**TASK DESCRIPTION**
If a line in the records below contains the word "grey", return that line.

**DATASET RECORDS**

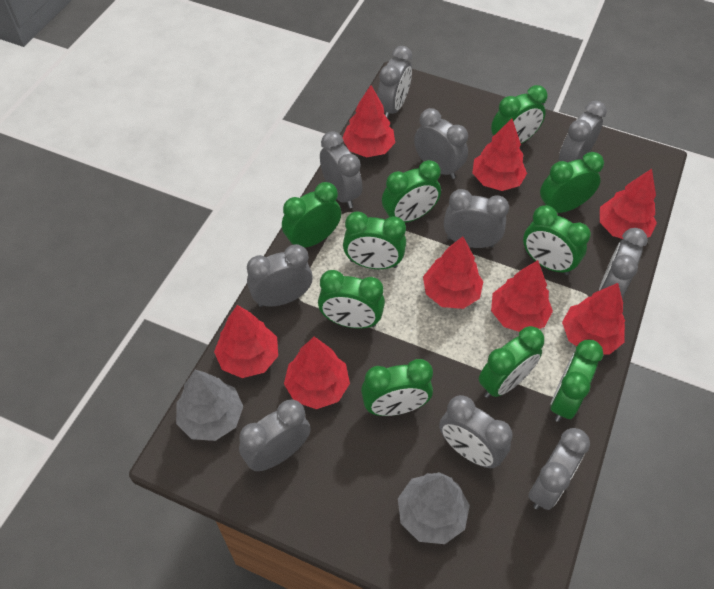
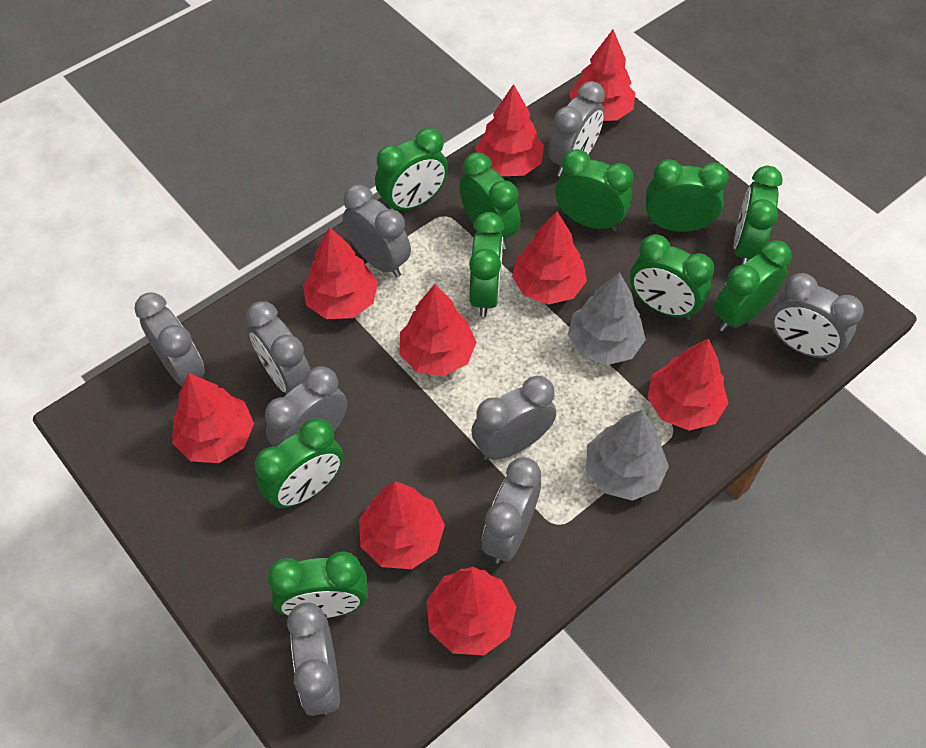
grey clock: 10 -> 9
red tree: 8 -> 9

---

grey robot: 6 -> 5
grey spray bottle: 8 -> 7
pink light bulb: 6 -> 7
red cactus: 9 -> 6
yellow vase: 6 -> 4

==

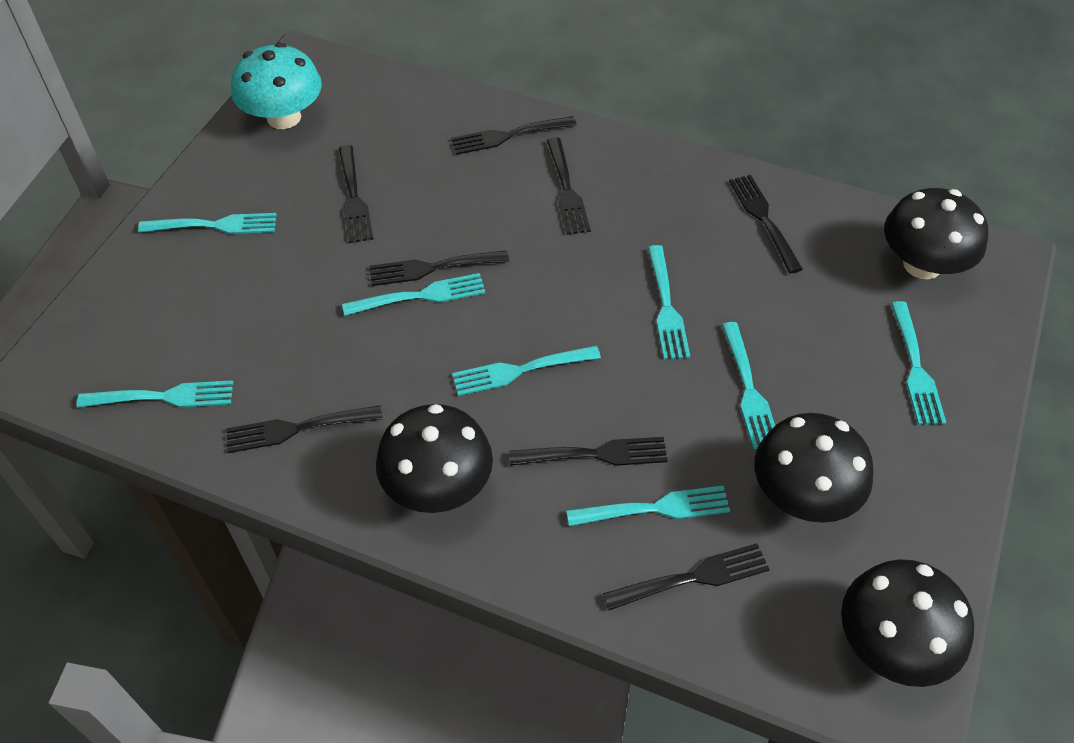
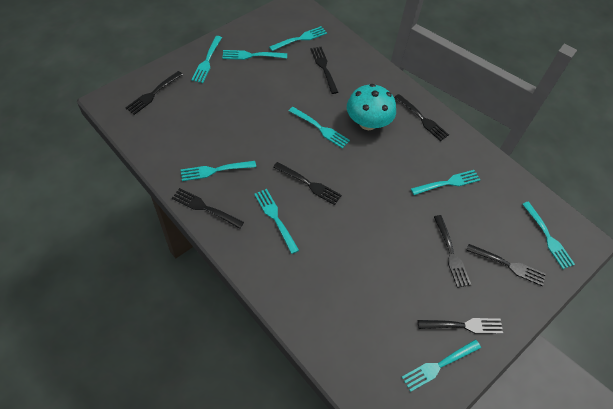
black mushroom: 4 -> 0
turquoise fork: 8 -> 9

**OUTPUT**
grey clock: 10 -> 9
grey robot: 6 -> 5
grey spray bottle: 8 -> 7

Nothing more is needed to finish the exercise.